(WHAT IS EXPECTED): Pictures stay out of the copy. Everything else in the records must be repeated exactly.

(SOURCE DATA):
───

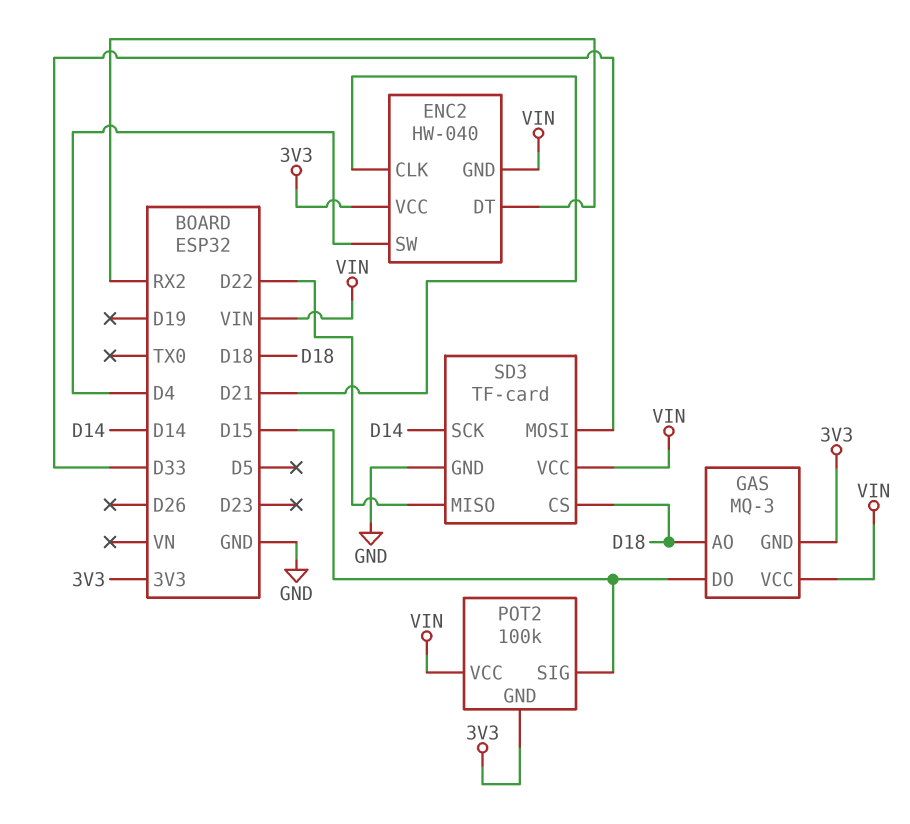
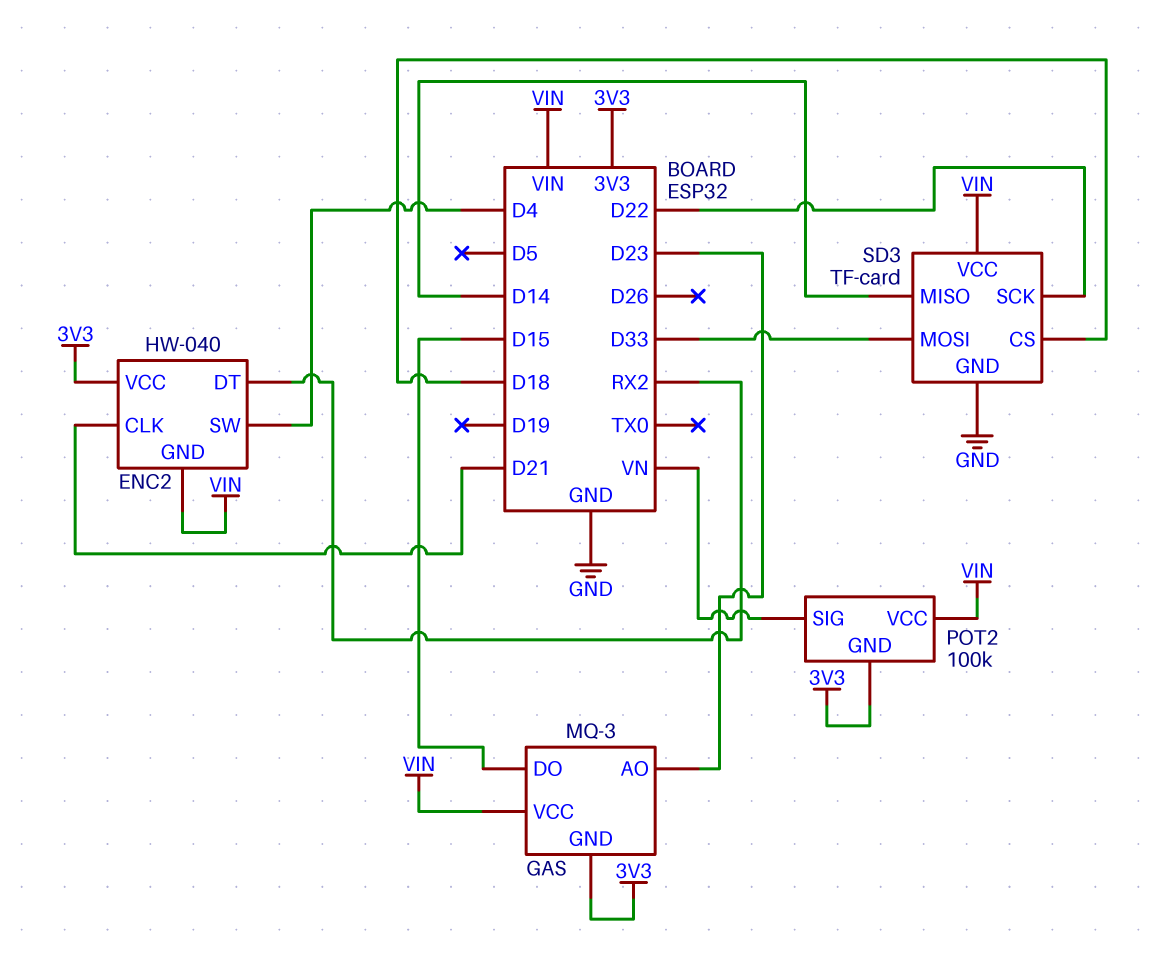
GAS pin AO: D18 -> D23
POT2 pin SIG: D15 -> VN
SD3 pin MISO: D22 -> D14
SD3 pin SCK: D14 -> D22

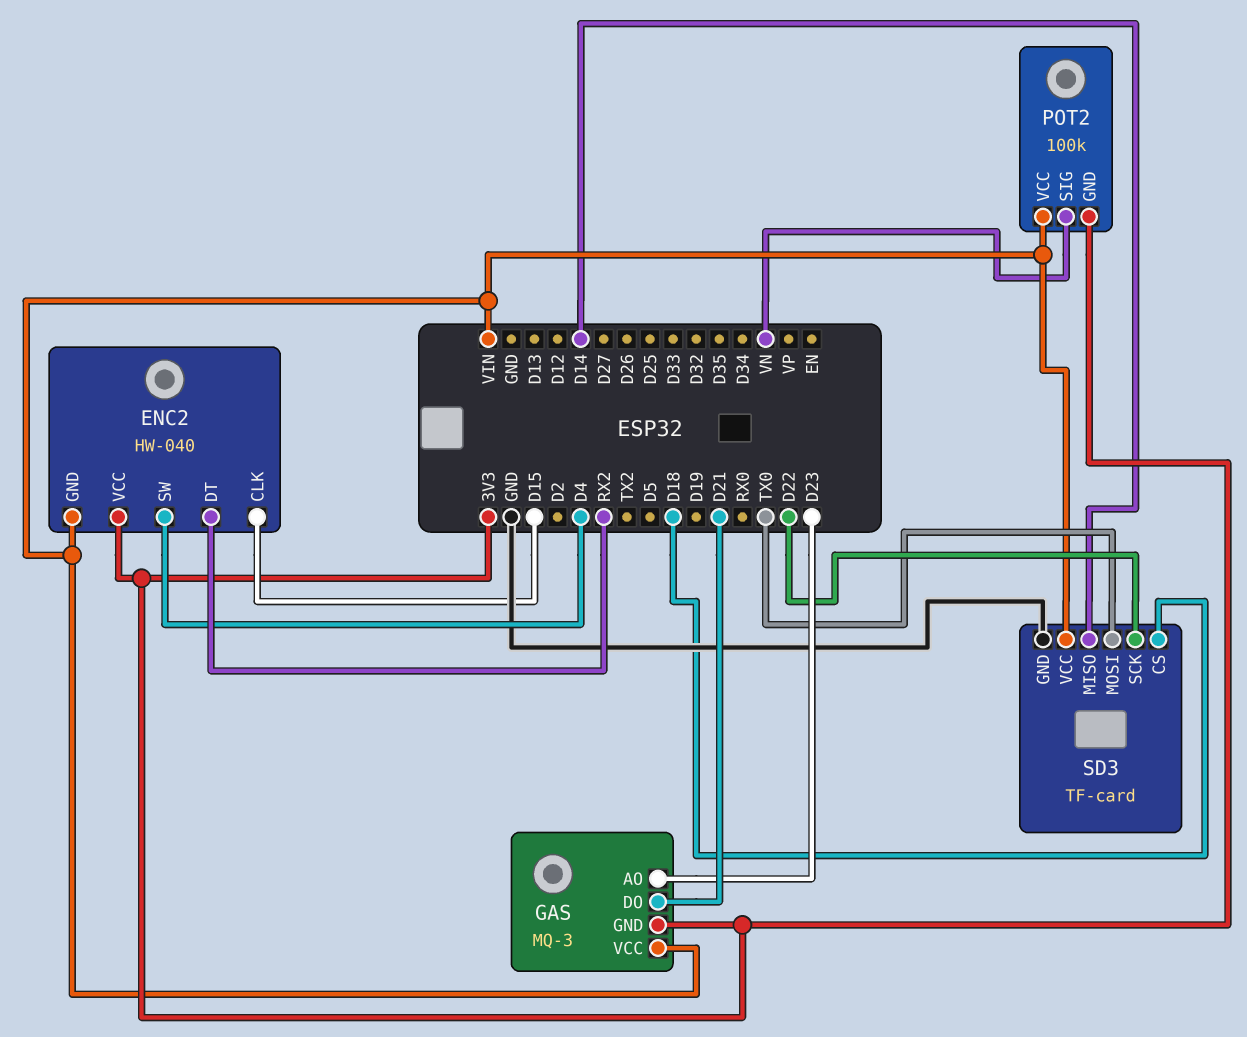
ENC2 pin CLK: D21 -> D15
GAS pin DO: D15 -> D21
SD3 pin MOSI: D33 -> TX0

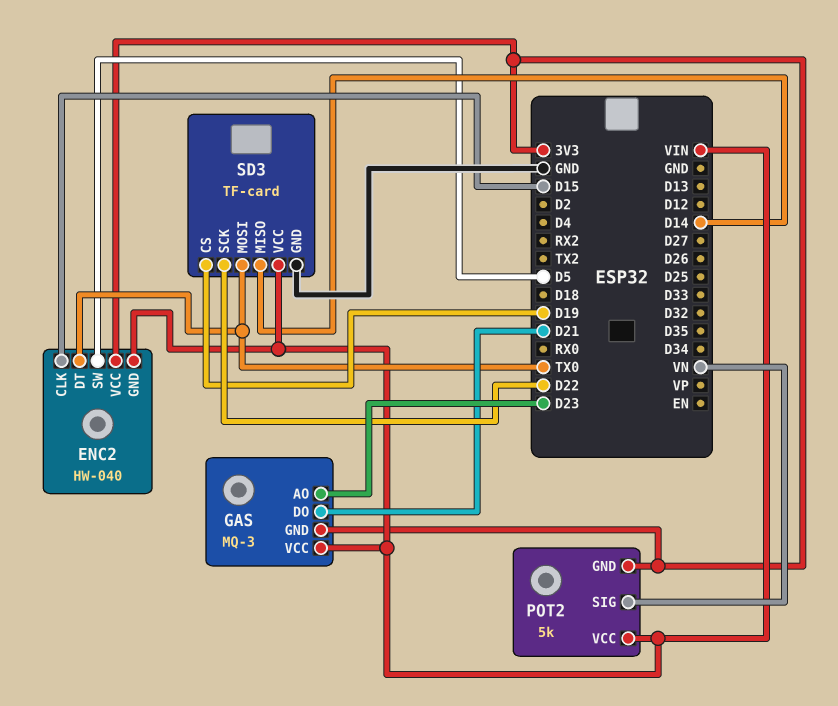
ENC2 pin DT: RX2 -> TX0
ENC2 pin SW: D4 -> D5
POT2: 100k -> 5k
SD3 pin CS: D18 -> D19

───

(EXPECTED ANSWER):
GAS pin AO: D18 -> D23
POT2 pin SIG: D15 -> VN
SD3 pin MISO: D22 -> D14
SD3 pin SCK: D14 -> D22

ENC2 pin CLK: D21 -> D15
GAS pin DO: D15 -> D21
SD3 pin MOSI: D33 -> TX0

ENC2 pin DT: RX2 -> TX0
ENC2 pin SW: D4 -> D5
POT2: 100k -> 5k
SD3 pin CS: D18 -> D19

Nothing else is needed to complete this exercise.